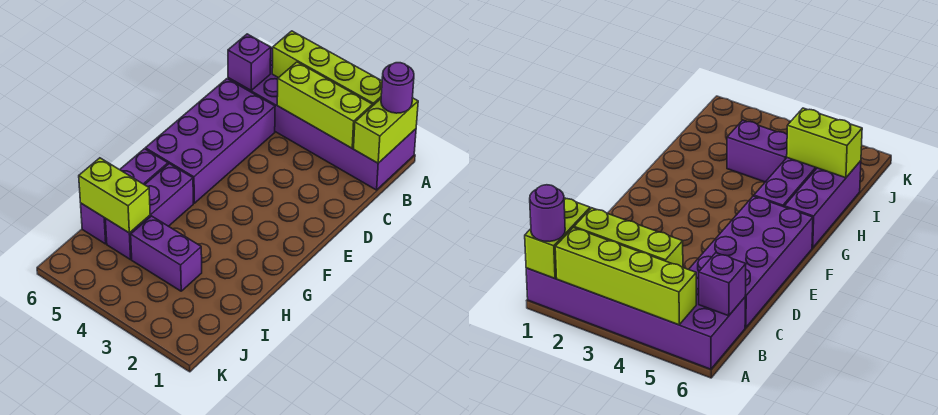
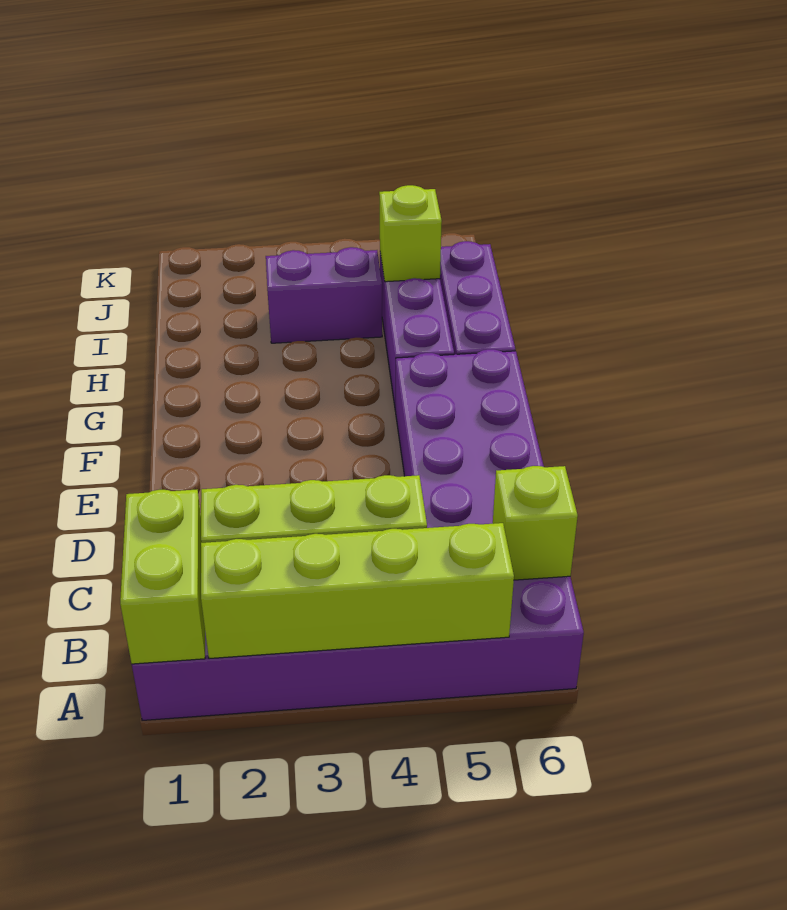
purple round brick A1 level 3 -> none
purple brick B6 level 2 -> lime brick B6 level 2
lime brick I5:I6 level 2 -> lime brick I5 level 2

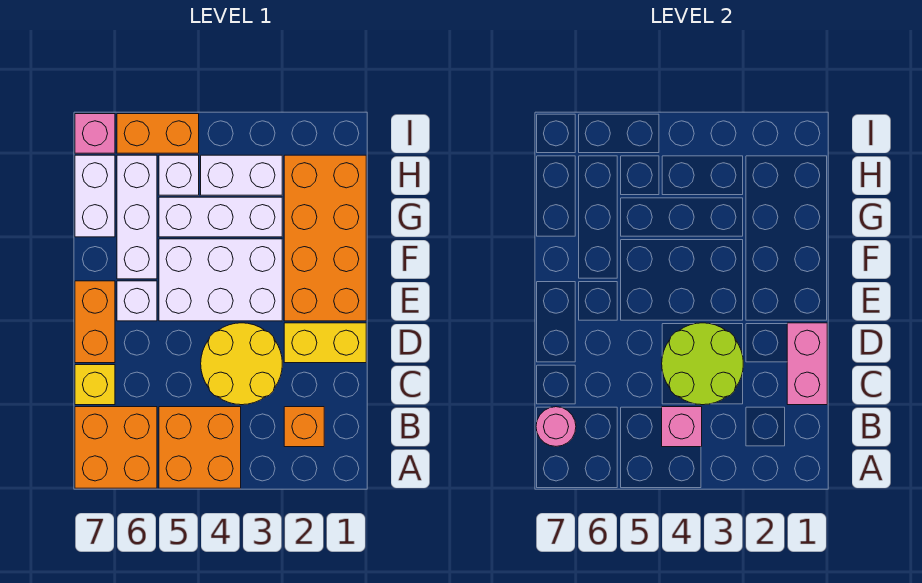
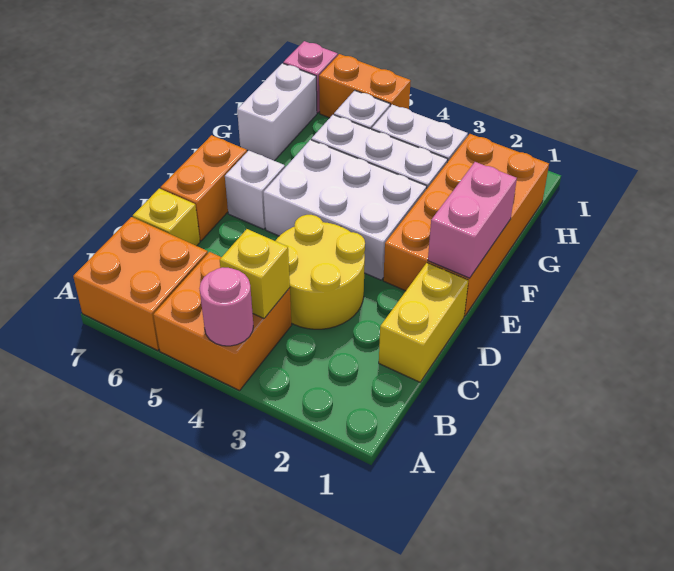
orange brick B2 level 1 -> none
pink brick B4 level 2 -> yellow brick B4 level 2
pink round brick B7 level 2 -> pink round brick A4 level 2
pink brick C1:D1 level 2 -> pink brick E1:F1 level 2
lime round brick C3:D4 level 2 -> none
yellow brick D1:D2 level 1 -> yellow brick C1:D1 level 1
white brick F6:H6 level 1 -> none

§ **ACTION ITEM**
Your answer must be the lines from the opening line of the entries through the line holding "pink brick C1:D1", written out exactly and without any picture.

§ **REPLY**
purple round brick A1 level 3 -> none
purple brick B6 level 2 -> lime brick B6 level 2
lime brick I5:I6 level 2 -> lime brick I5 level 2

orange brick B2 level 1 -> none
pink brick B4 level 2 -> yellow brick B4 level 2
pink round brick B7 level 2 -> pink round brick A4 level 2
pink brick C1:D1 level 2 -> pink brick E1:F1 level 2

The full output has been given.